**REQUEST**
In the entries below, which lines run from the one containing "none -> pink 1x2 brick [388,380,486,455]" to the one containing "brown 1x4 brick [427,217,579,345]"? Copy exactly those lines, ends included, and no others.

**Coordinate-based object records**
--

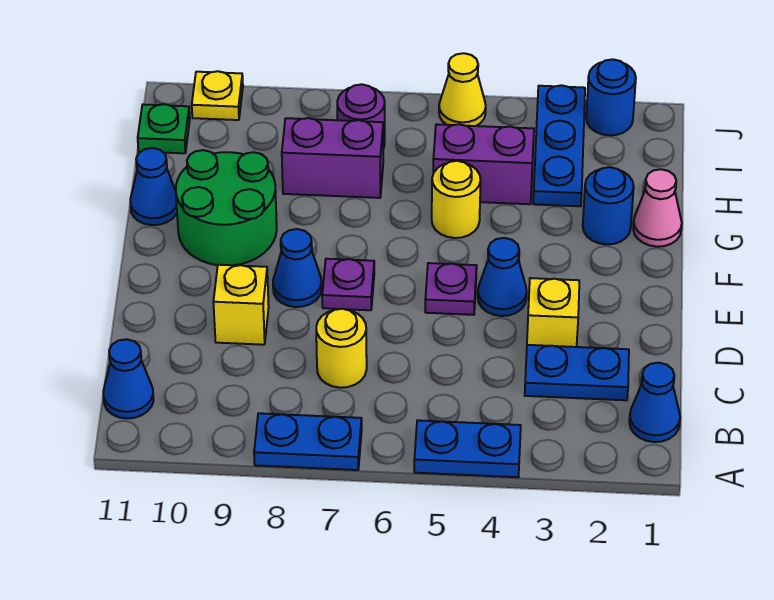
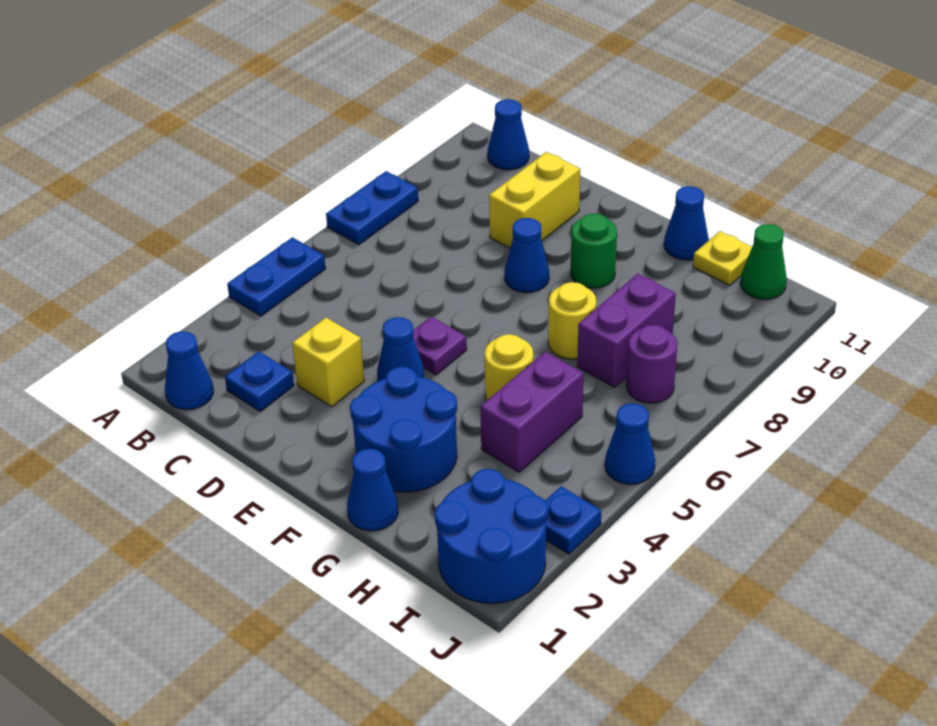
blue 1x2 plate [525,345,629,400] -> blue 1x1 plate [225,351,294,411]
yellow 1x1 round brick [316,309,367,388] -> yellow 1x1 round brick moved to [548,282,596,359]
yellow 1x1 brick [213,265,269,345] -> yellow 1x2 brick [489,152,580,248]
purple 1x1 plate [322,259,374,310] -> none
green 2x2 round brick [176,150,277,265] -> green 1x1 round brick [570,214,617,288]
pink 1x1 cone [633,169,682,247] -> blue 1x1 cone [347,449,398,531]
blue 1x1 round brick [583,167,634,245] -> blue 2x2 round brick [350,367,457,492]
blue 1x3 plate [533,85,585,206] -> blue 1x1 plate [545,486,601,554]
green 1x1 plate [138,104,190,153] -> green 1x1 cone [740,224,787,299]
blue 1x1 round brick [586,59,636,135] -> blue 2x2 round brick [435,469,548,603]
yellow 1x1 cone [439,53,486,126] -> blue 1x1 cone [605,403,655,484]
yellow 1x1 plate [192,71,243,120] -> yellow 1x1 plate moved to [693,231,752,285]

--

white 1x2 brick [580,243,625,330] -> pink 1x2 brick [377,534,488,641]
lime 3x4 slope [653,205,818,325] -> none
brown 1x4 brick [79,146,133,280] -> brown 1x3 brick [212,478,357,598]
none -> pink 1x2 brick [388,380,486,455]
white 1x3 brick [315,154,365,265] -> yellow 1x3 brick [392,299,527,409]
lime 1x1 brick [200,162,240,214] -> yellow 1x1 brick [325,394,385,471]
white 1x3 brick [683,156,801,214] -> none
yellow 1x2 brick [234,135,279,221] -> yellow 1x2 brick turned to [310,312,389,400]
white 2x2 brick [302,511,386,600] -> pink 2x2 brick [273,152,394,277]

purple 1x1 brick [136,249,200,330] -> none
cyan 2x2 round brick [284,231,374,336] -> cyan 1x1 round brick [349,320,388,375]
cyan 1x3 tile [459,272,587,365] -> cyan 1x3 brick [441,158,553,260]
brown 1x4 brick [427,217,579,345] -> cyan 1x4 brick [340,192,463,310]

--

**EXERCISE OUTPUT**
none -> pink 1x2 brick [388,380,486,455]
white 1x3 brick [315,154,365,265] -> yellow 1x3 brick [392,299,527,409]
lime 1x1 brick [200,162,240,214] -> yellow 1x1 brick [325,394,385,471]
white 1x3 brick [683,156,801,214] -> none
yellow 1x2 brick [234,135,279,221] -> yellow 1x2 brick turned to [310,312,389,400]
white 2x2 brick [302,511,386,600] -> pink 2x2 brick [273,152,394,277]

purple 1x1 brick [136,249,200,330] -> none
cyan 2x2 round brick [284,231,374,336] -> cyan 1x1 round brick [349,320,388,375]
cyan 1x3 tile [459,272,587,365] -> cyan 1x3 brick [441,158,553,260]
brown 1x4 brick [427,217,579,345] -> cyan 1x4 brick [340,192,463,310]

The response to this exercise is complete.